§ WORK TO COMPLETE
Write out, without any change, the lines in the material below that run from the line with "(426, 409) = (275, 451): blue" through the line with "(493, 367) = (690, 142): grey", both included.

§ MATERIAL SUPPLIED
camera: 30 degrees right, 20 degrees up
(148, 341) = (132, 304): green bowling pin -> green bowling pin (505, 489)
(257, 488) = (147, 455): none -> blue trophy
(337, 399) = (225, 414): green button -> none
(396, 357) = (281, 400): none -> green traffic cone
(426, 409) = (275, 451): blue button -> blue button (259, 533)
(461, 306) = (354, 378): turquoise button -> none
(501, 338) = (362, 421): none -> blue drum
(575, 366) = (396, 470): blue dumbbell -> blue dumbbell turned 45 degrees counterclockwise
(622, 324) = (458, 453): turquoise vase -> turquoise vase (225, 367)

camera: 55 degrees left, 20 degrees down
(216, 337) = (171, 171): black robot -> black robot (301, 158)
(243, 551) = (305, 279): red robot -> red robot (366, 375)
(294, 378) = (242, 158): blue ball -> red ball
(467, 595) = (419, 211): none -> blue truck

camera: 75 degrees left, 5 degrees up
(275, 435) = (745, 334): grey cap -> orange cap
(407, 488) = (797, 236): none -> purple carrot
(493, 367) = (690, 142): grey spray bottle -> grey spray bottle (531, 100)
* * *
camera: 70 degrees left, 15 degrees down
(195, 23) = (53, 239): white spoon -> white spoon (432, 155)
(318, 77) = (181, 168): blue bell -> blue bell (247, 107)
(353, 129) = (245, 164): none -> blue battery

§ PROBLEM SOLUTION
(426, 409) = (275, 451): blue button -> blue button (259, 533)
(461, 306) = (354, 378): turquoise button -> none
(501, 338) = (362, 421): none -> blue drum
(575, 366) = (396, 470): blue dumbbell -> blue dumbbell turned 45 degrees counterclockwise
(622, 324) = (458, 453): turquoise vase -> turquoise vase (225, 367)

camera: 55 degrees left, 20 degrees down
(216, 337) = (171, 171): black robot -> black robot (301, 158)
(243, 551) = (305, 279): red robot -> red robot (366, 375)
(294, 378) = (242, 158): blue ball -> red ball
(467, 595) = (419, 211): none -> blue truck

camera: 75 degrees left, 5 degrees up
(275, 435) = (745, 334): grey cap -> orange cap
(407, 488) = (797, 236): none -> purple carrot
(493, 367) = (690, 142): grey spray bottle -> grey spray bottle (531, 100)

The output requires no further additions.